= ACTION ITEM =
Output exactly the lines between the line that contains "grey vefuvasuk [418, 135, 447, 165]" and the last line of the material, counting both.

= DATA SECTION =
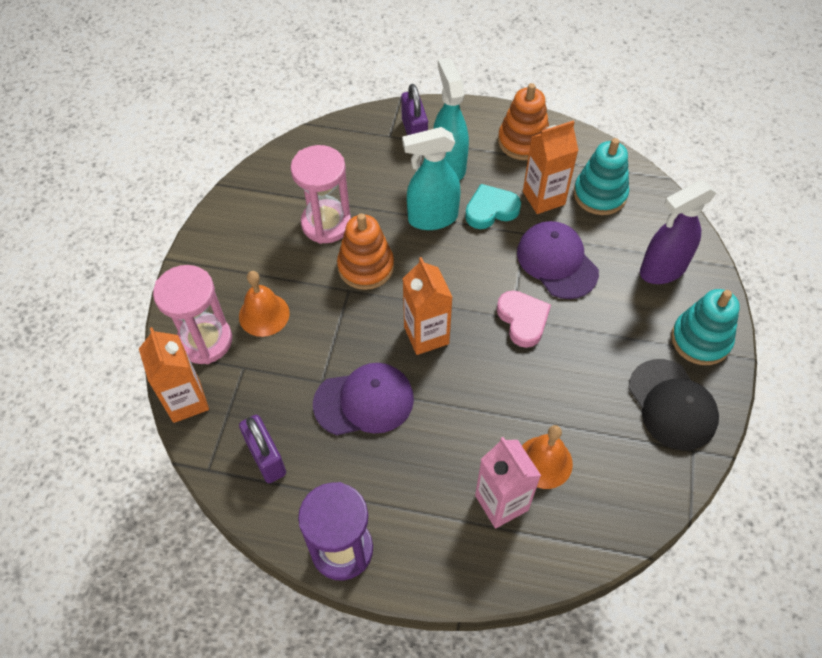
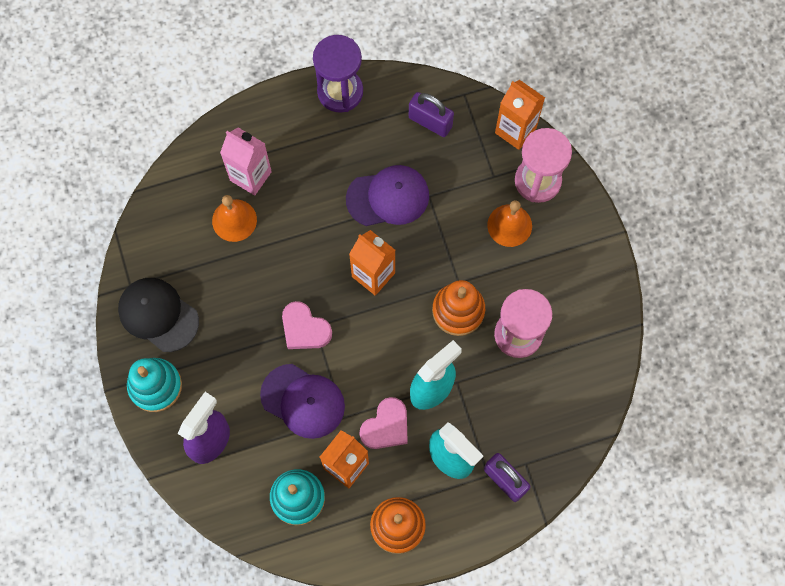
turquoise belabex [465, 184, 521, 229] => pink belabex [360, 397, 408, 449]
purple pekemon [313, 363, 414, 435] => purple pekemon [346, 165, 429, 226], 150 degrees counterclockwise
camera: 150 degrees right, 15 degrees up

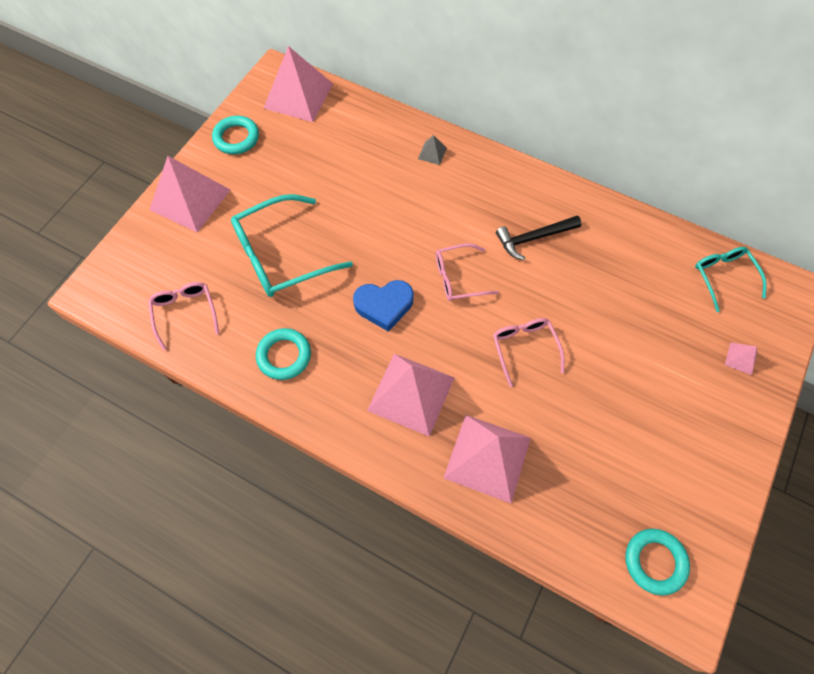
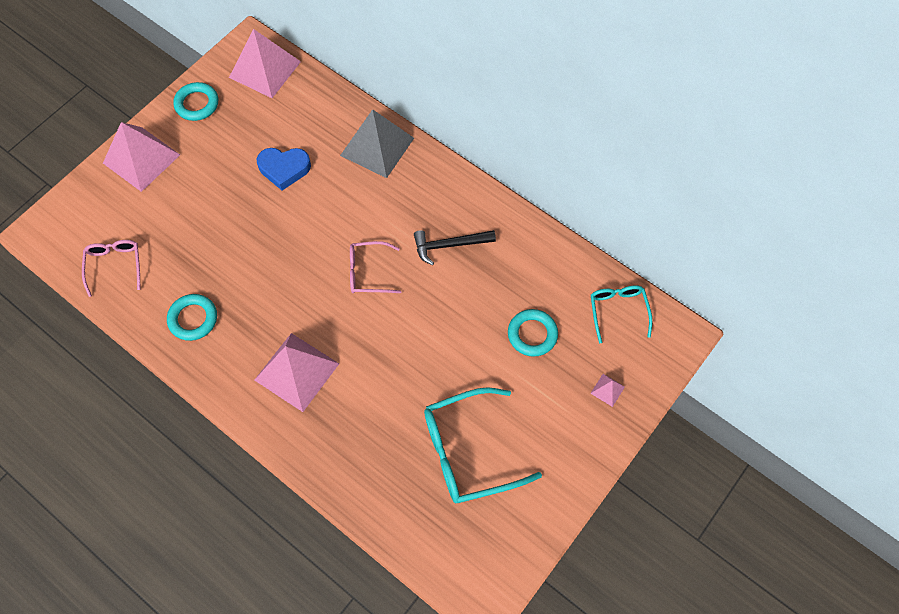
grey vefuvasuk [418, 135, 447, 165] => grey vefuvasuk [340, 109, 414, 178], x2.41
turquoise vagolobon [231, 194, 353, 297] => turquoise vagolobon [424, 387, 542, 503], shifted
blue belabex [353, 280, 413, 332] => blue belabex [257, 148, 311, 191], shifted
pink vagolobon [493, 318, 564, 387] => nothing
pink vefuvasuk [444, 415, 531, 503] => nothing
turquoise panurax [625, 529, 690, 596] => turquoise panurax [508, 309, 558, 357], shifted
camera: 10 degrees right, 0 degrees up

= ANSWER TO THIS PROBLEM =
grey vefuvasuk [418, 135, 447, 165] => grey vefuvasuk [340, 109, 414, 178], x2.41
turquoise vagolobon [231, 194, 353, 297] => turquoise vagolobon [424, 387, 542, 503], shifted
blue belabex [353, 280, 413, 332] => blue belabex [257, 148, 311, 191], shifted
pink vagolobon [493, 318, 564, 387] => nothing
pink vefuvasuk [444, 415, 531, 503] => nothing
turquoise panurax [625, 529, 690, 596] => turquoise panurax [508, 309, 558, 357], shifted
camera: 10 degrees right, 0 degrees up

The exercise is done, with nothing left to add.